--- EXTRACTED ENTRIES Enclosed Below ---
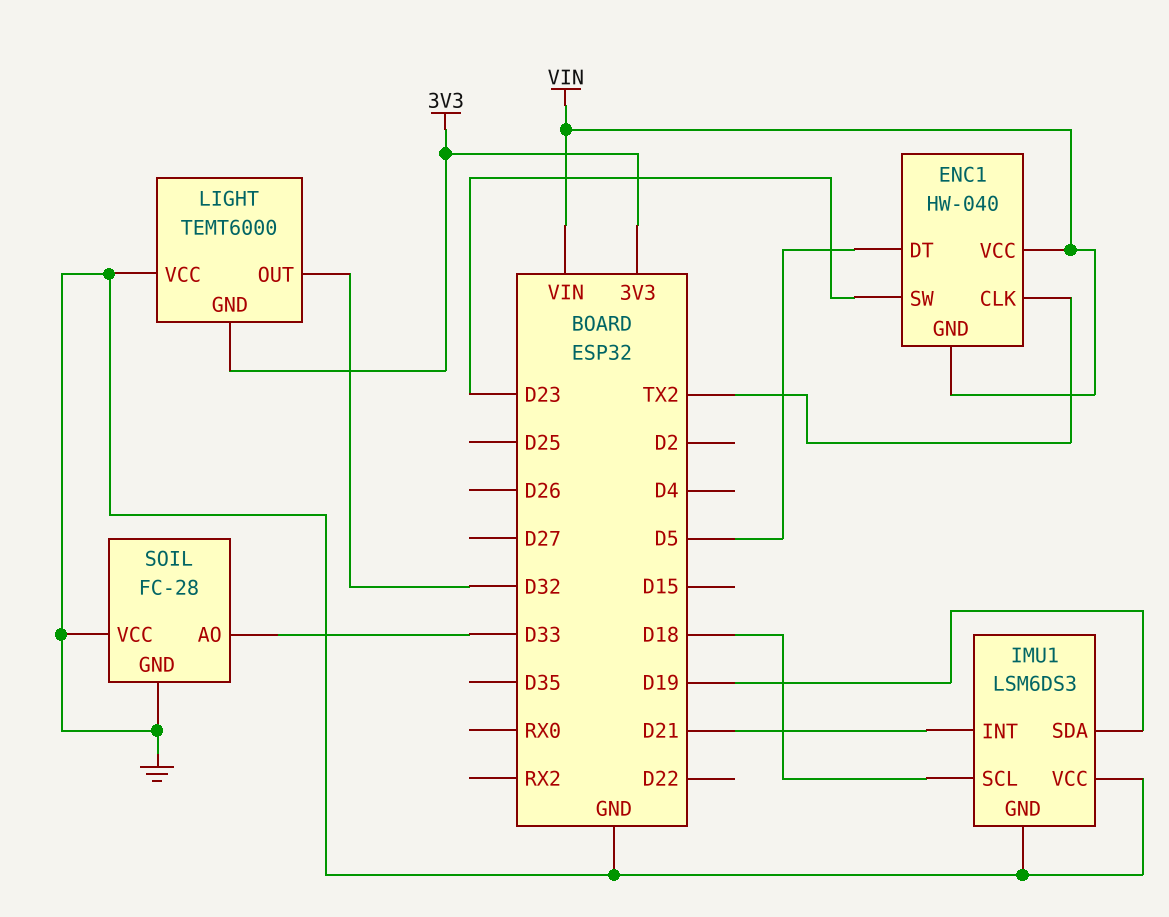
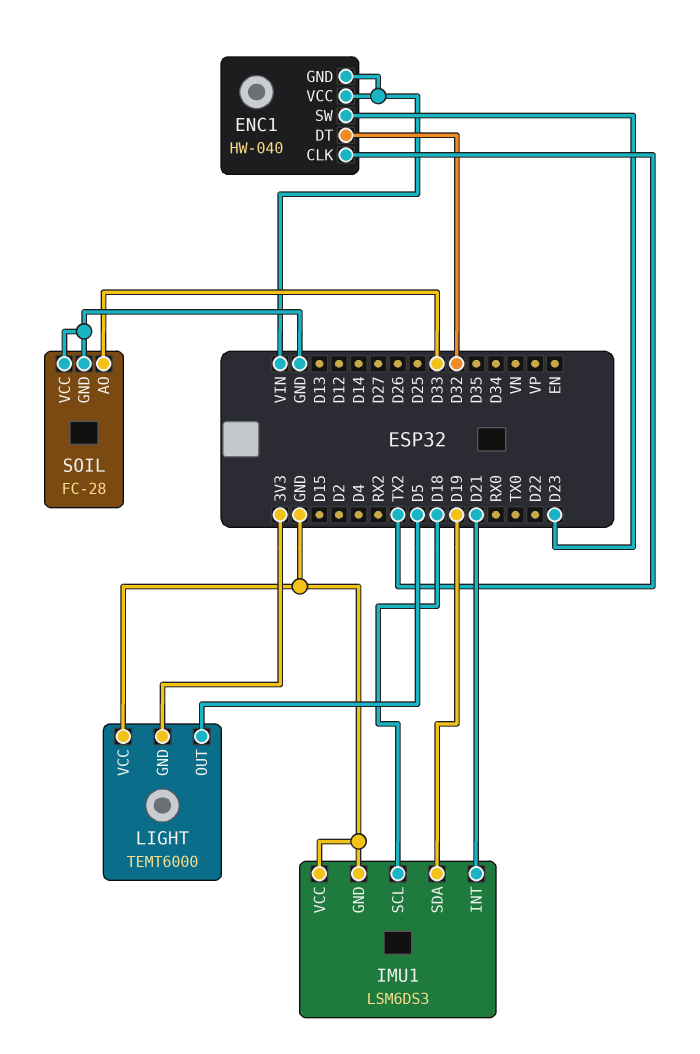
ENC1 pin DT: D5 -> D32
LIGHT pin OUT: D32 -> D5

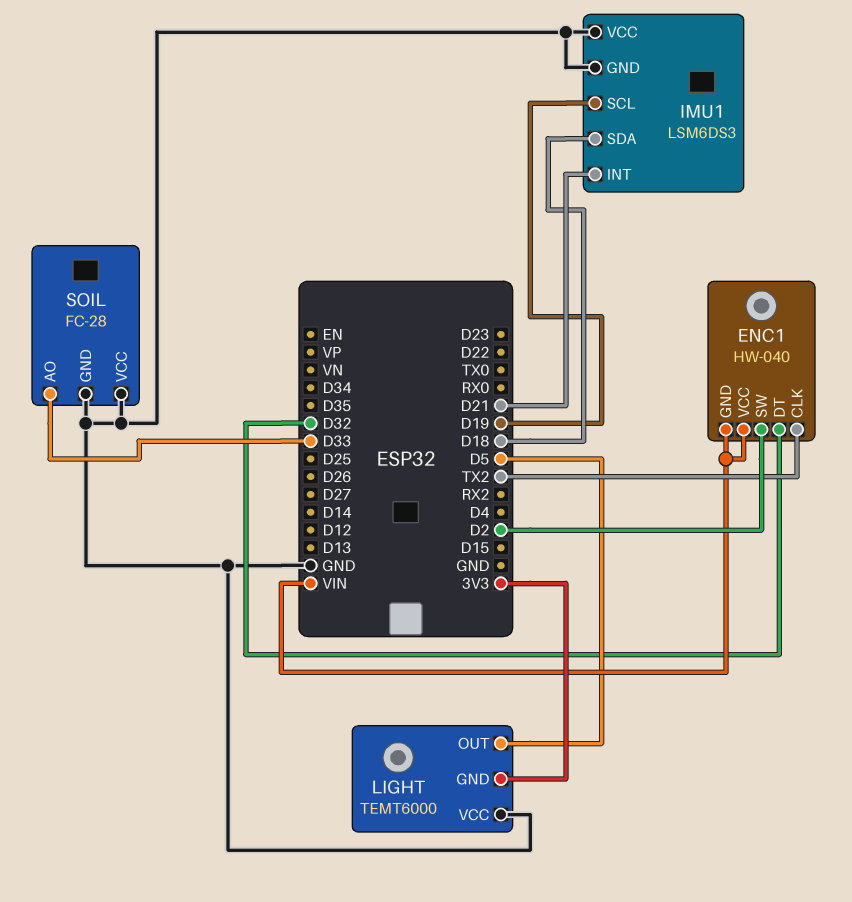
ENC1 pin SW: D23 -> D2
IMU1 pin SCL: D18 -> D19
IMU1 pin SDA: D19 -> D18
--- End of Enclosed EXTRACTED ENTRIES ---
--- EXTRACTED ENTRIES Enclosed Below ---
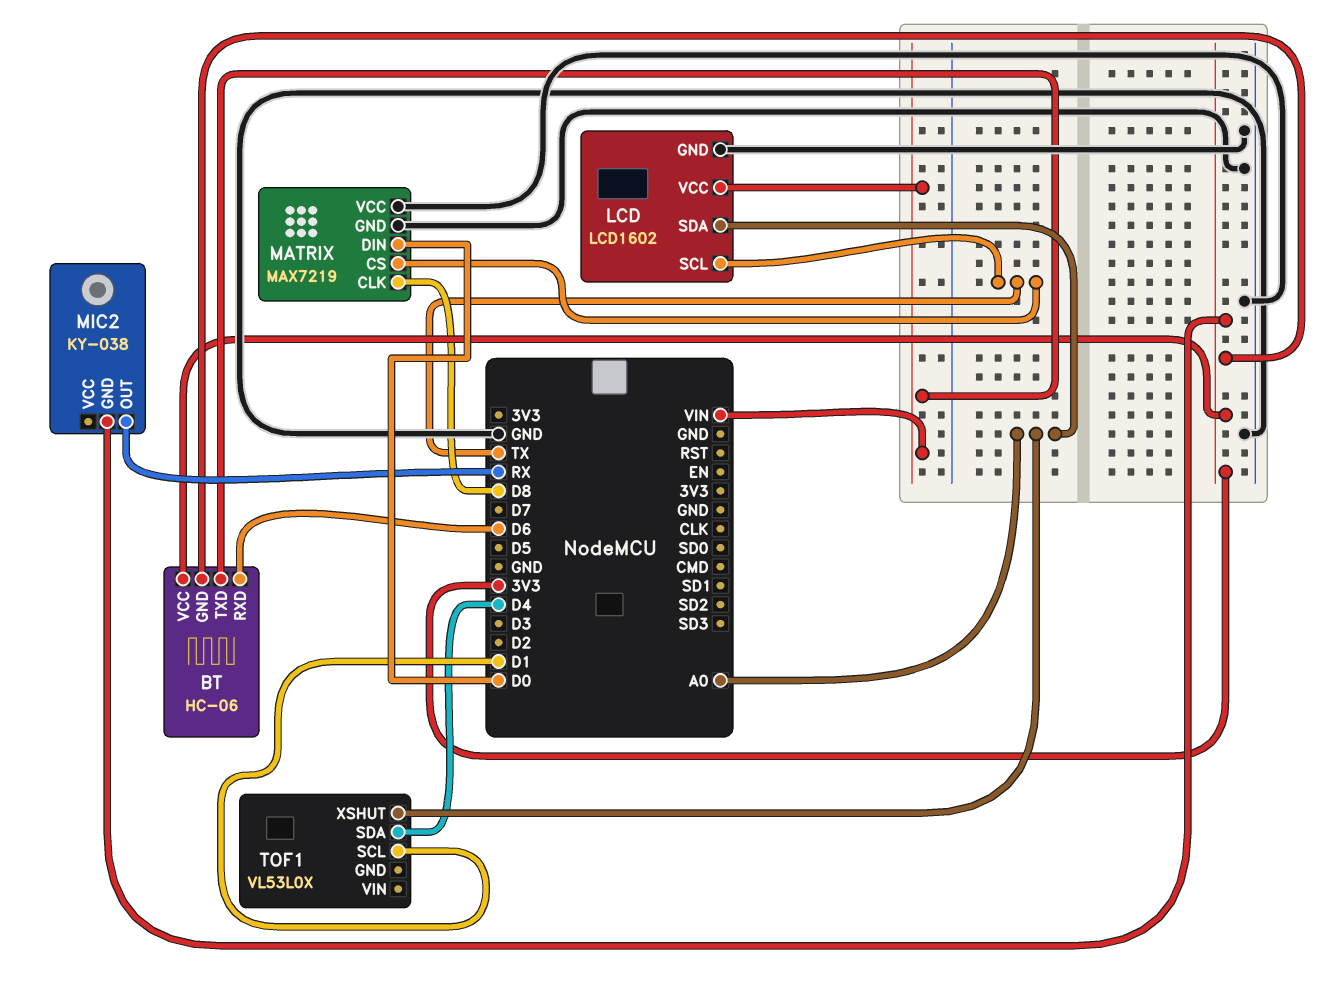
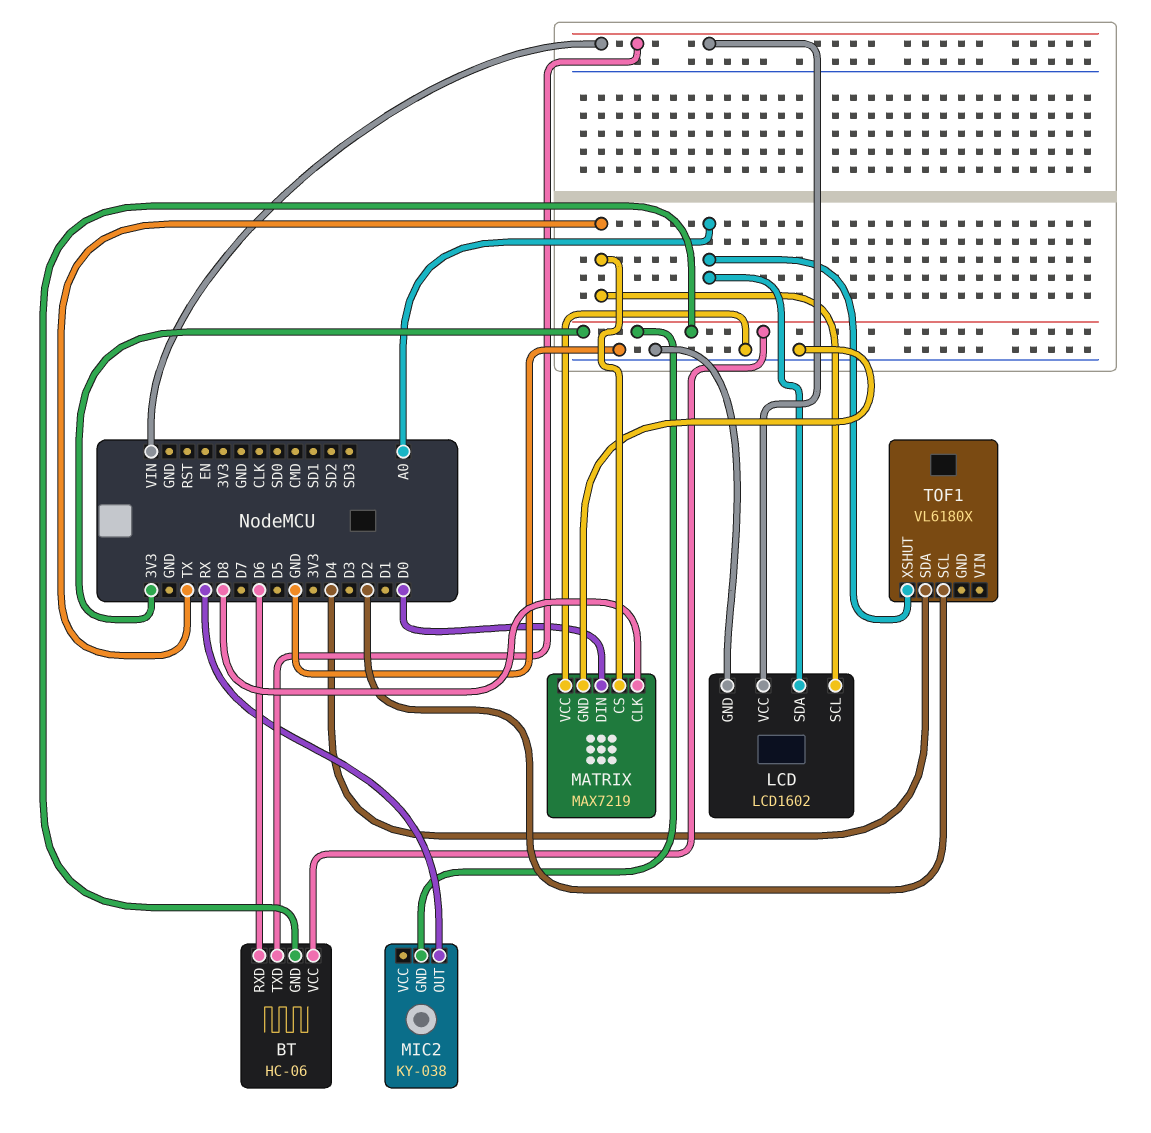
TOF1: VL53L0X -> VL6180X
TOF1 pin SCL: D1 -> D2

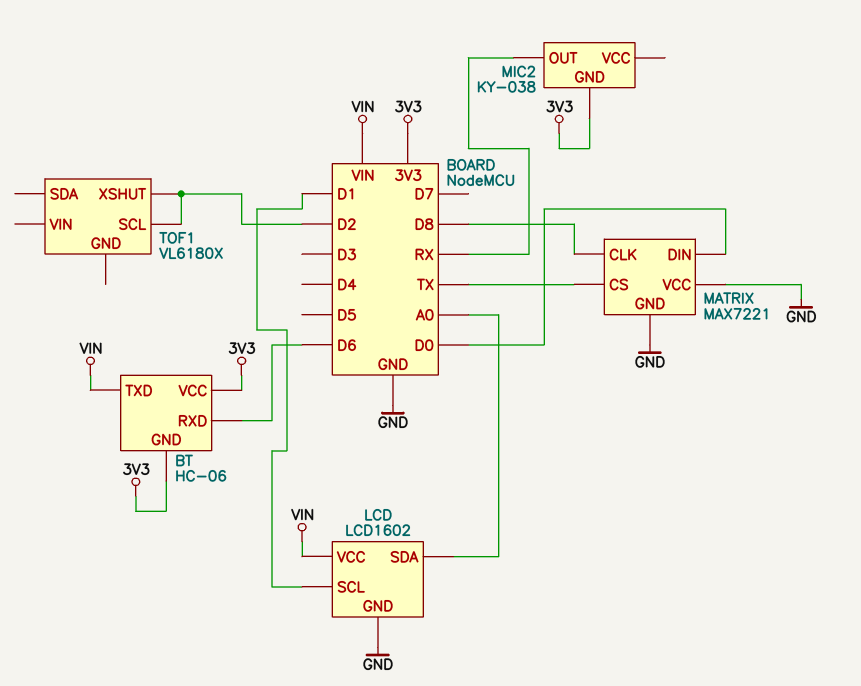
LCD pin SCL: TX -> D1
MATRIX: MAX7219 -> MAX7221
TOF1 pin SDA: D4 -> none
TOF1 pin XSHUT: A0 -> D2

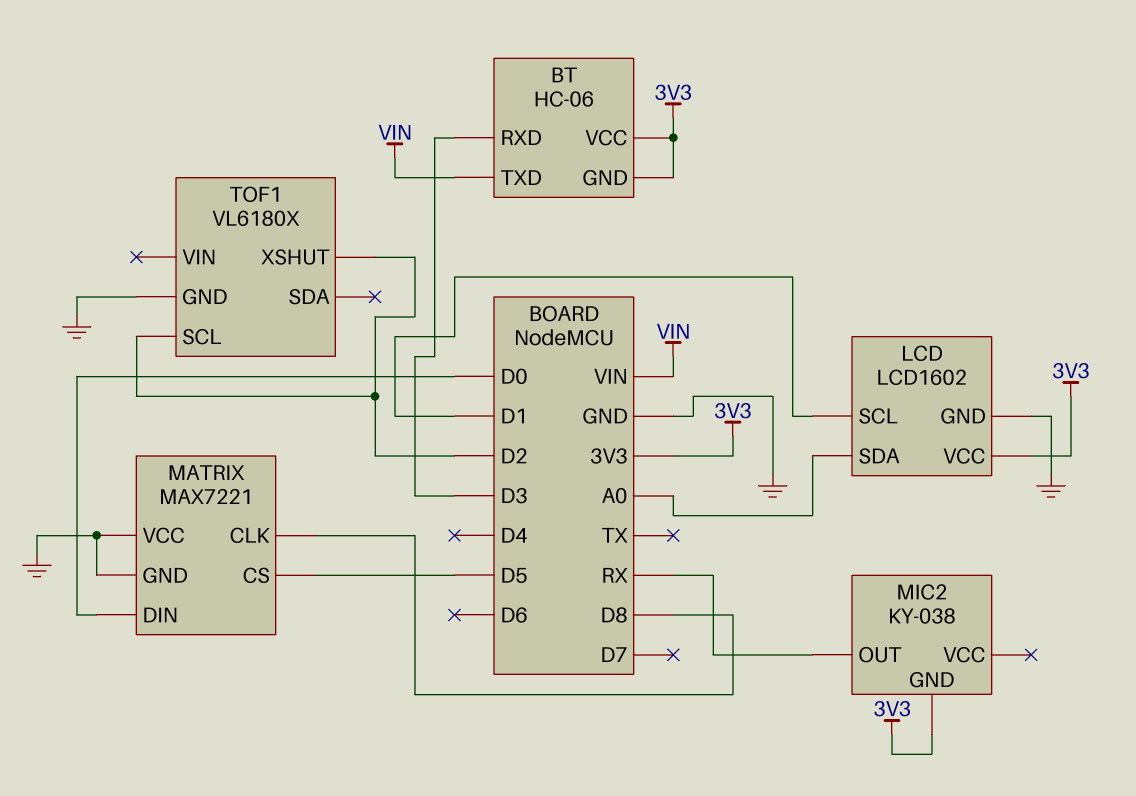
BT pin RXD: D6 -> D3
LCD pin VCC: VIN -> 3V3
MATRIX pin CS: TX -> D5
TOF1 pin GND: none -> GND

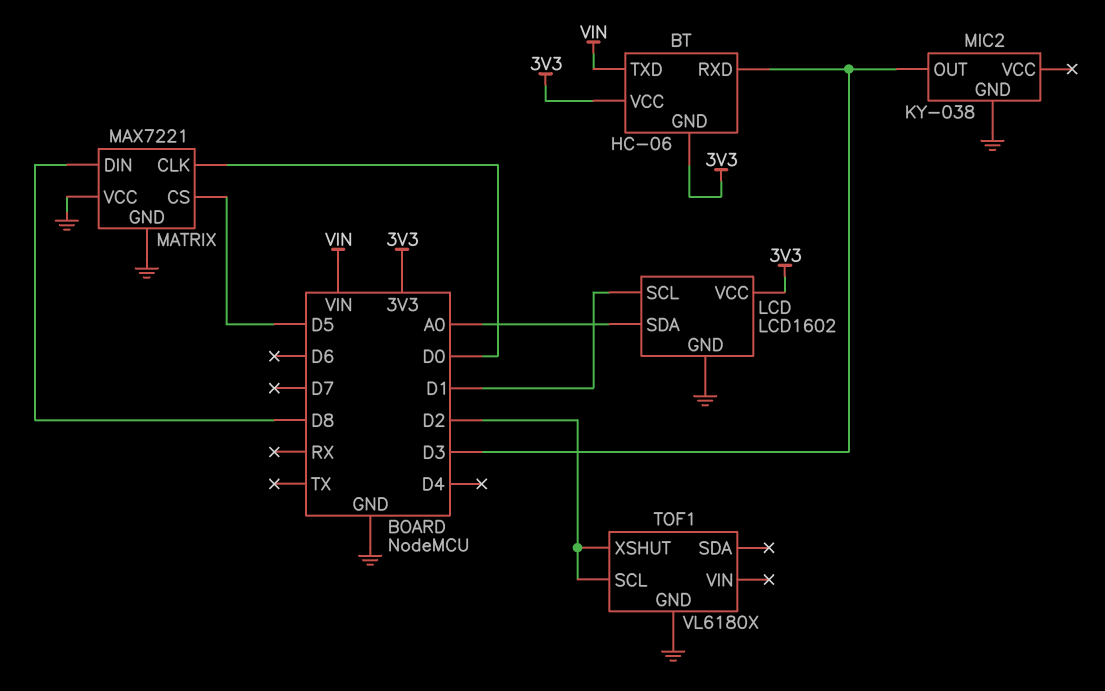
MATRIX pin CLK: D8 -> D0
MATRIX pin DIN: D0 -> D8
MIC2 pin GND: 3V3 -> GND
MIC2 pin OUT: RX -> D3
--- End of Enclosed EXTRACTED ENTRIES ---
WHAT THE TASK ASKS: Count of lines that include "MATRIX" in the records above: write that value only.

SOLUTION TO THIS TASK: 4